Instruction for the entries that follow: retype exactly the lines from the line with "pink line: (95, 172) -> (58, 139), moved" to the line with "brown rectangle: (24, 647)", both included, and omit all others.

Geometric shape edit sequences:
◇ ◇ ◇
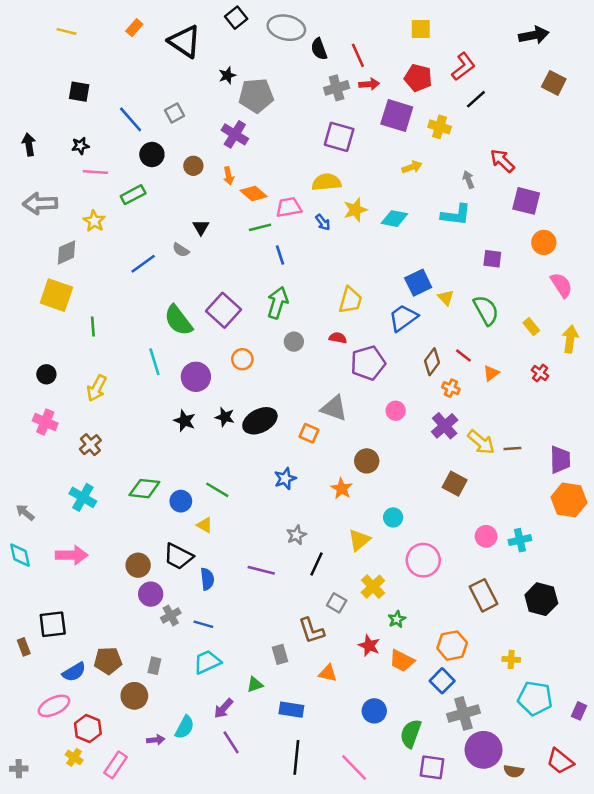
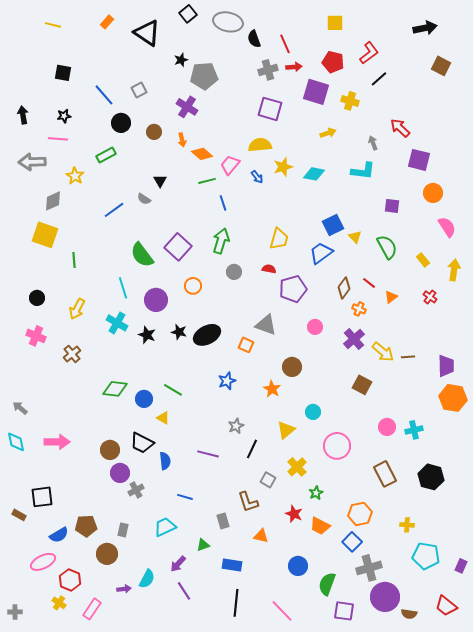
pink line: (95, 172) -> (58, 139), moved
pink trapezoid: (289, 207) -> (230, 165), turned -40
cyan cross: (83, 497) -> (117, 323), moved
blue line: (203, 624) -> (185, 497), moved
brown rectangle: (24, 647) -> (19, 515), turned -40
◇ ◇ ◇
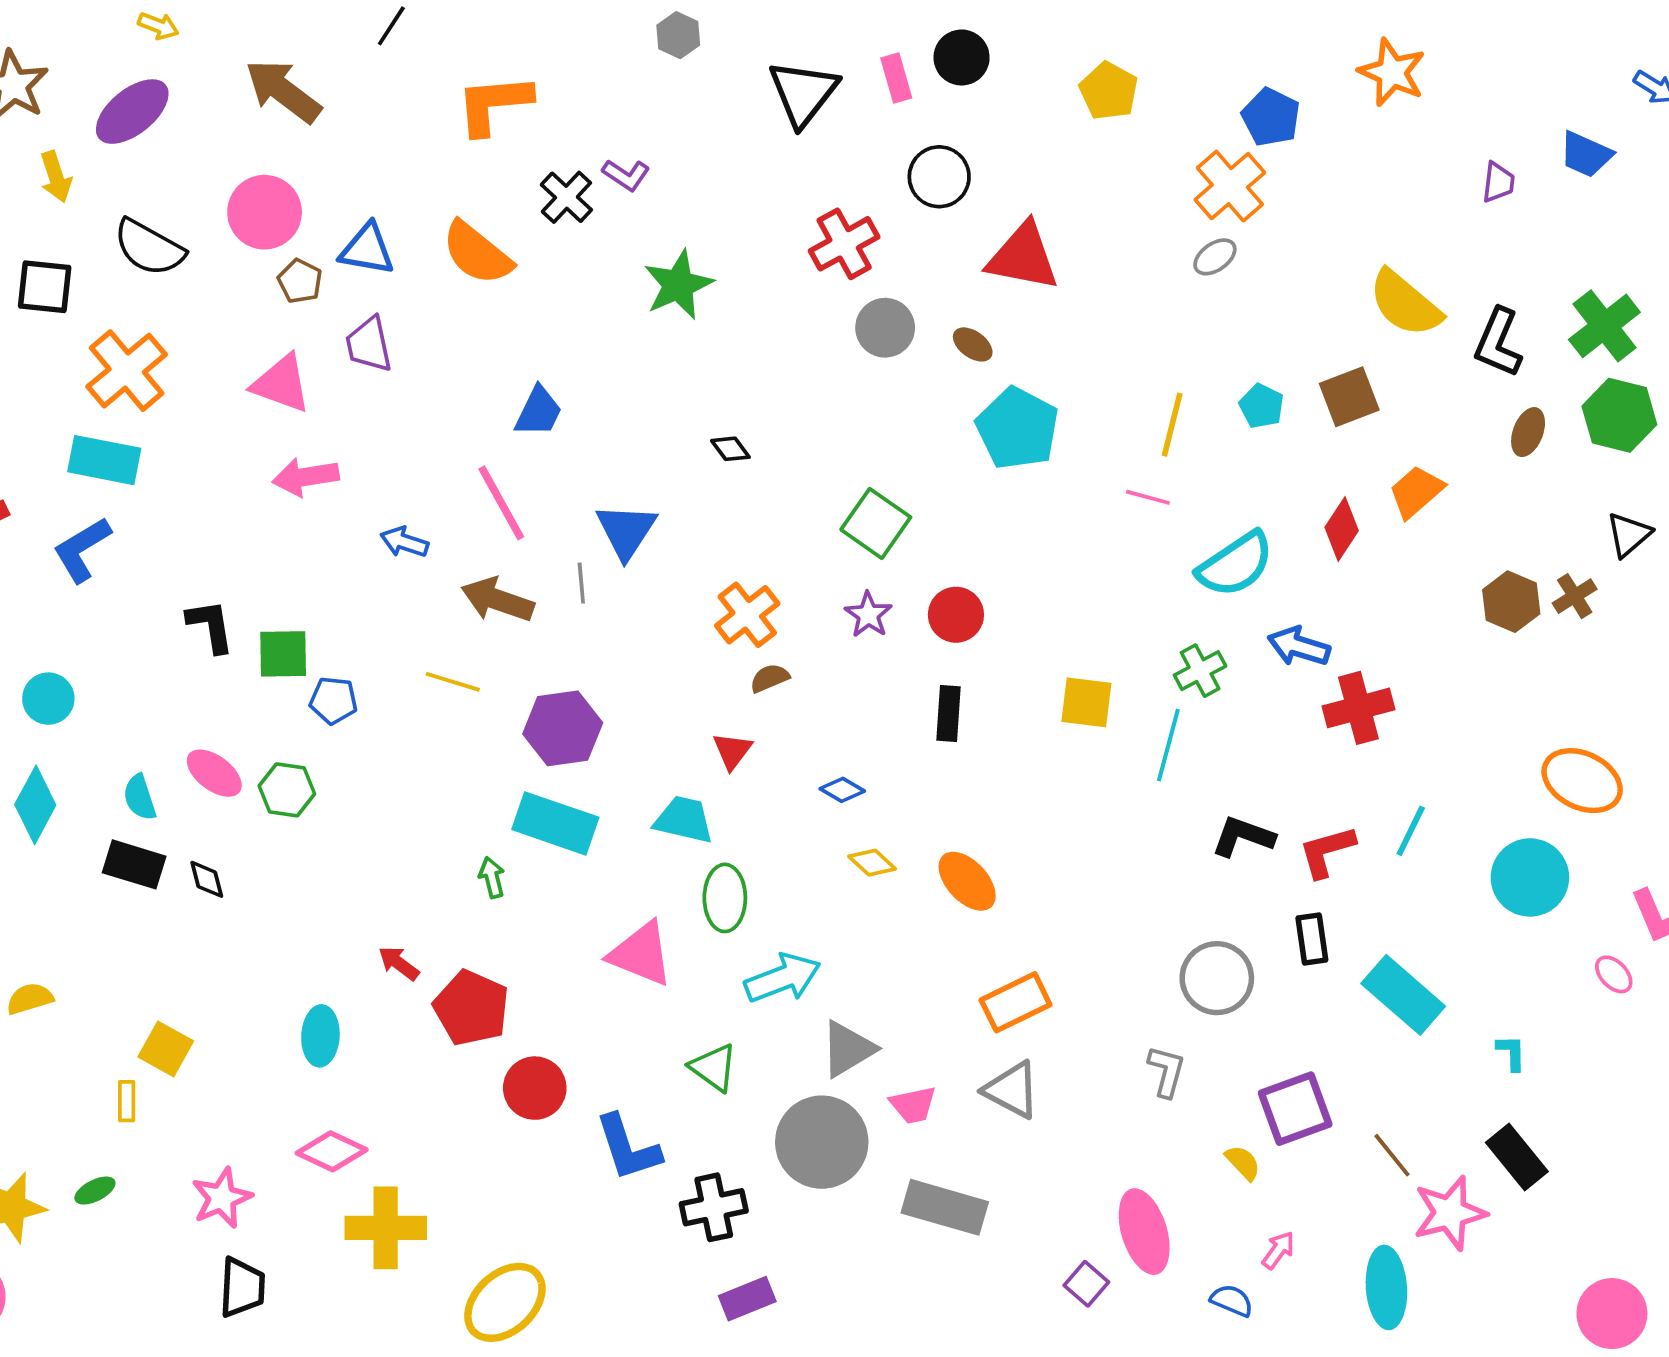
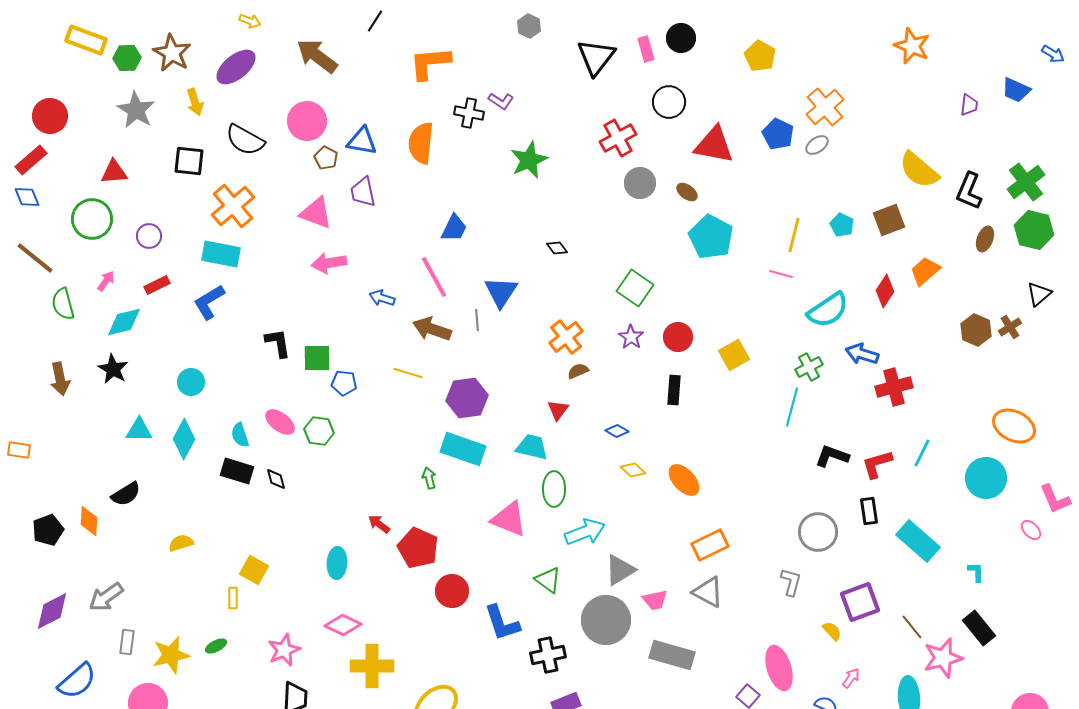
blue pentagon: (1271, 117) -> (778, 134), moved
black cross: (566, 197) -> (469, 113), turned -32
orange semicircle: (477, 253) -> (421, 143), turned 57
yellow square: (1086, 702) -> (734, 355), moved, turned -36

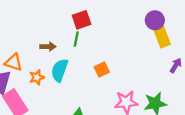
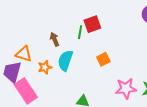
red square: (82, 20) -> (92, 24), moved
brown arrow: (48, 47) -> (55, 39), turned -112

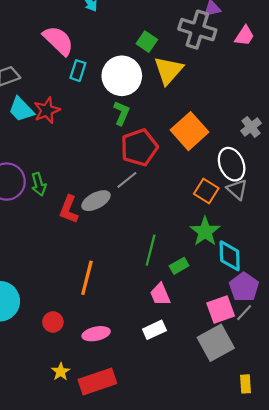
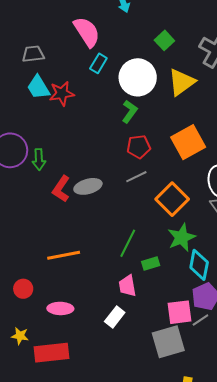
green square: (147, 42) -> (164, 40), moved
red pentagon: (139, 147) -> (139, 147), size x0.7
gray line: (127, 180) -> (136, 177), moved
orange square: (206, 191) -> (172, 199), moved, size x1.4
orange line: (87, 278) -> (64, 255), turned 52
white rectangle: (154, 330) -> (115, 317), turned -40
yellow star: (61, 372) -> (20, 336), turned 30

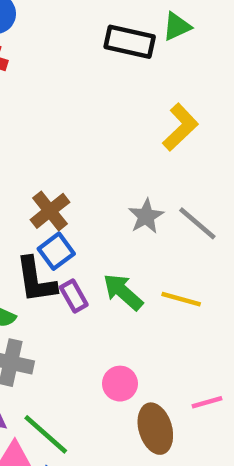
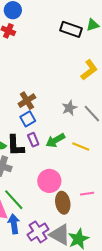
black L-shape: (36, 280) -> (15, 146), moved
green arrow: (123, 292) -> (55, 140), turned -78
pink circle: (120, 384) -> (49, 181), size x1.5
◇ ◇ ◇
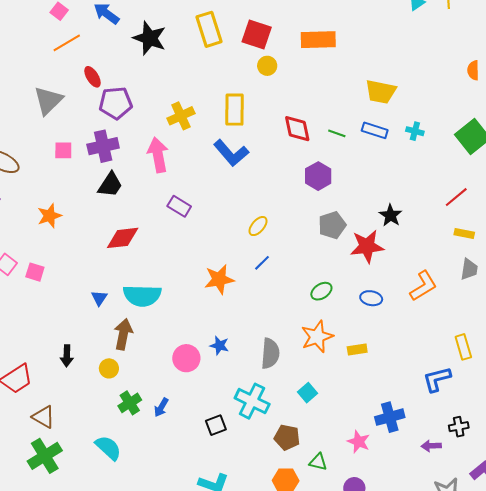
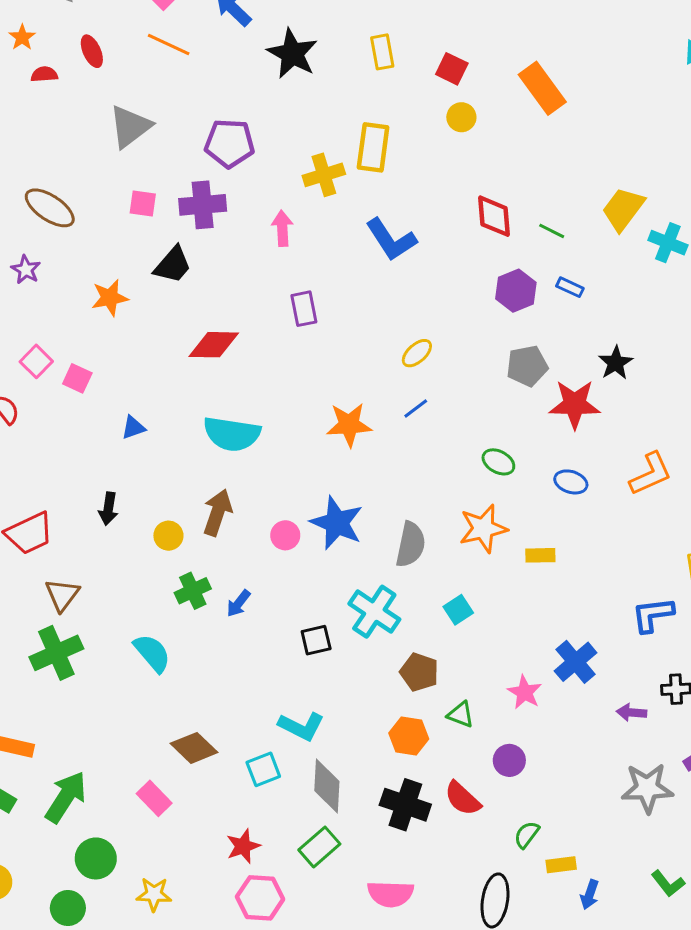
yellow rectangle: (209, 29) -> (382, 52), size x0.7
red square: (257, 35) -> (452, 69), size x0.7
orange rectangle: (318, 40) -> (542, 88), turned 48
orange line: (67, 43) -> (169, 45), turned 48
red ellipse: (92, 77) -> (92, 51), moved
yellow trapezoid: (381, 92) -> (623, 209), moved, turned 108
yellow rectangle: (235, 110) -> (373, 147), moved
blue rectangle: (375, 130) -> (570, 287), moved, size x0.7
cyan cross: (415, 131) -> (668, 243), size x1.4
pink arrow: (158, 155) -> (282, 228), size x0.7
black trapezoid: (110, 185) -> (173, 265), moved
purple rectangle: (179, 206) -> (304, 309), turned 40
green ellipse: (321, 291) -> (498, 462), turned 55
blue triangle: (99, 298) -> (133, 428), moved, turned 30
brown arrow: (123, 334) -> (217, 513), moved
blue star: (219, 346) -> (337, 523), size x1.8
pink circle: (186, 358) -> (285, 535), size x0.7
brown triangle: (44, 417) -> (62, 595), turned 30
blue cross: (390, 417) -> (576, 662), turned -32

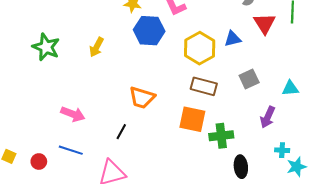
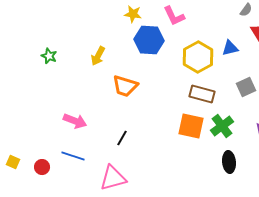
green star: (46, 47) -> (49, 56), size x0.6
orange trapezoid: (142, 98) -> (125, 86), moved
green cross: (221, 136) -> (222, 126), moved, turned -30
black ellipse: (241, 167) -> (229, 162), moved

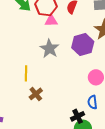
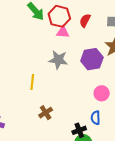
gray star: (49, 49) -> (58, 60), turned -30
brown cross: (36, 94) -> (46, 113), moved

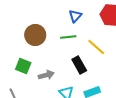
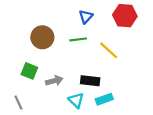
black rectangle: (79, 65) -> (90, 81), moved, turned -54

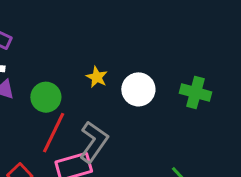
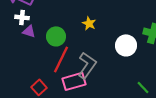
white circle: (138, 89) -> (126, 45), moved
◇ ◇ ◇
§ **Completed task**
pink line: (95, 172) -> (58, 139), moved
pink trapezoid: (289, 207) -> (230, 165), turned -40
cyan cross: (83, 497) -> (117, 323), moved
blue line: (203, 624) -> (185, 497), moved
brown rectangle: (24, 647) -> (19, 515), turned -40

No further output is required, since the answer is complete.